**Exercise objective:**
All of the listing below must be repeated word for word. Pictures are the only thing to omit.

**Provided records:**
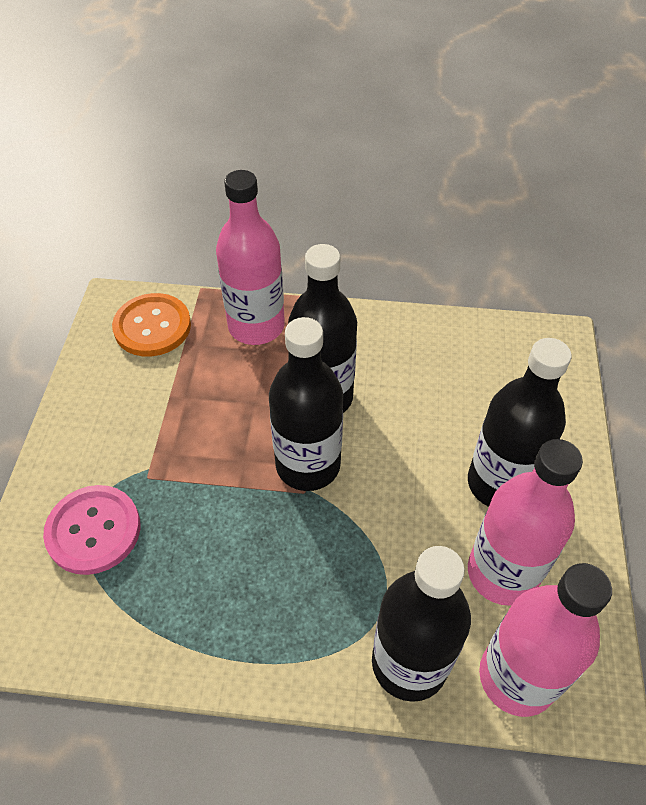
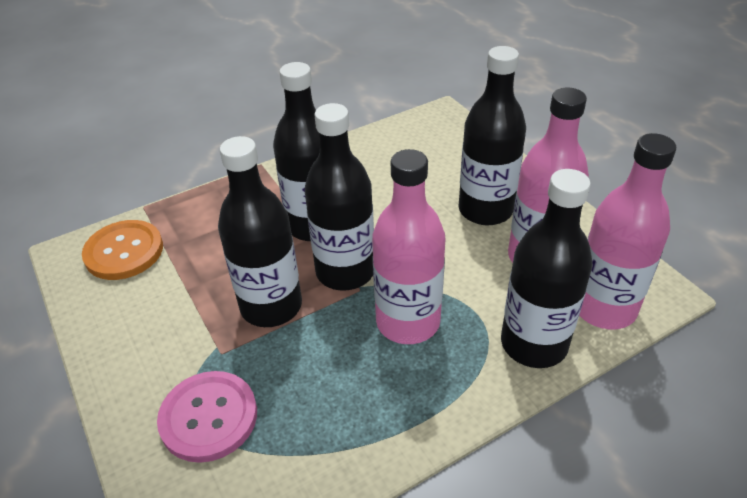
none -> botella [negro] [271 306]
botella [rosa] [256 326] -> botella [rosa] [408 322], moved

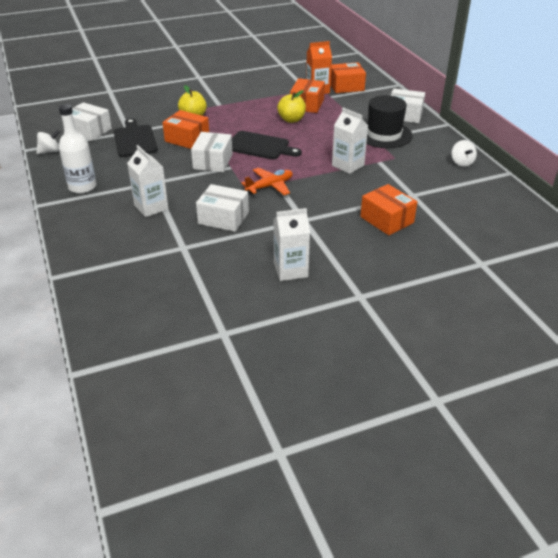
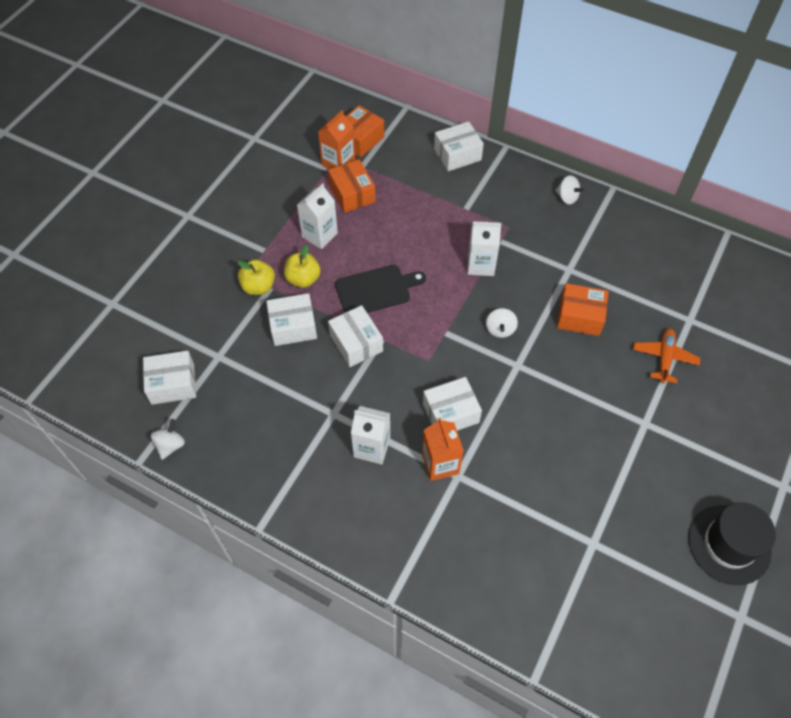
botella [blanco] [82 187] -> none
tabla de cortar [negro] [135 140] -> none
none -> cartón de leche [naranja] [440 464]
none -> peonza [blanco] [500 329]
avión [naranja] [270 186] -> avión [naranja] [664 358], moved
cartón de leche [blanco] [290 270] -> cartón de leche [blanco] [319 235], moved
manzana [amarillo] [291 119] -> manzana [amarillo] [303 279], moved
sombrero [negro] [384 134] -> sombrero [negro] [729 544], moved
caja [naranja] [187 139] -> caja [blanco] [293 327]

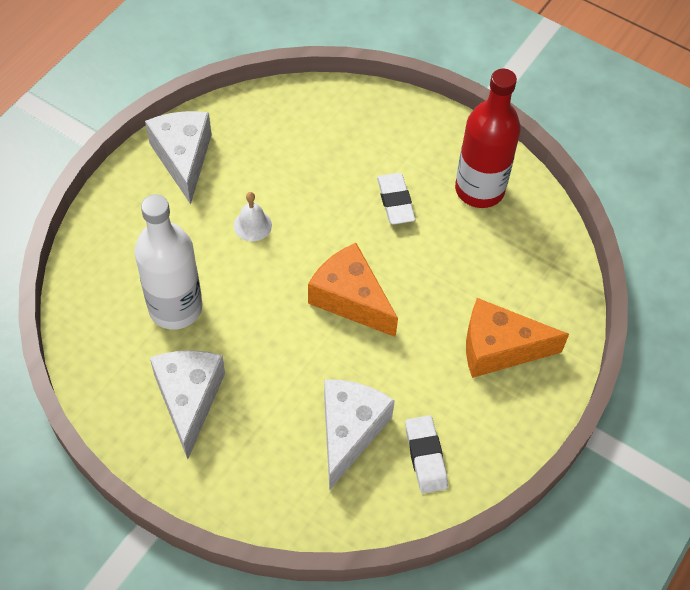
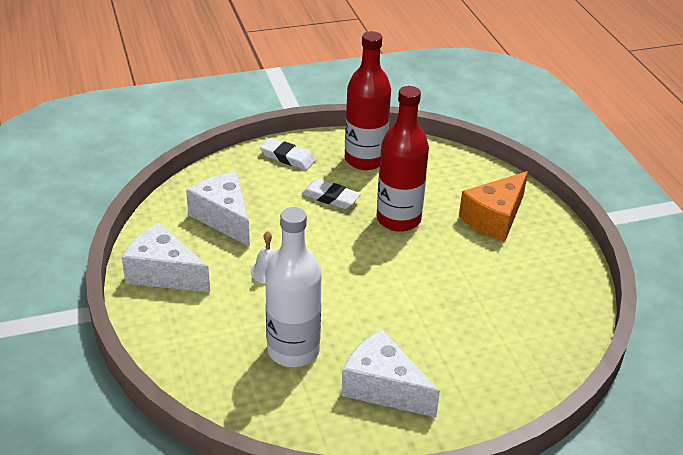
queso [naranja] [350 299] -> none
none -> botella [rojo] [398 219]
queso [blanco] [349 431] -> queso [blanco] [224 218], moved
goma de borrar [blanco] [425 456] -> goma de borrar [blanco] [287 157], moved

**Result:**
none -> botella [negro] [271 306]
botella [rosa] [256 326] -> botella [rosa] [408 322], moved

botella [blanco] [82 187] -> none
tabla de cortar [negro] [135 140] -> none
none -> cartón de leche [naranja] [440 464]
none -> peonza [blanco] [500 329]
avión [naranja] [270 186] -> avión [naranja] [664 358], moved
cartón de leche [blanco] [290 270] -> cartón de leche [blanco] [319 235], moved
manzana [amarillo] [291 119] -> manzana [amarillo] [303 279], moved
sombrero [negro] [384 134] -> sombrero [negro] [729 544], moved
caja [naranja] [187 139] -> caja [blanco] [293 327]

queso [naranja] [350 299] -> none
none -> botella [rojo] [398 219]
queso [blanco] [349 431] -> queso [blanco] [224 218], moved
goma de borrar [blanco] [425 456] -> goma de borrar [blanco] [287 157], moved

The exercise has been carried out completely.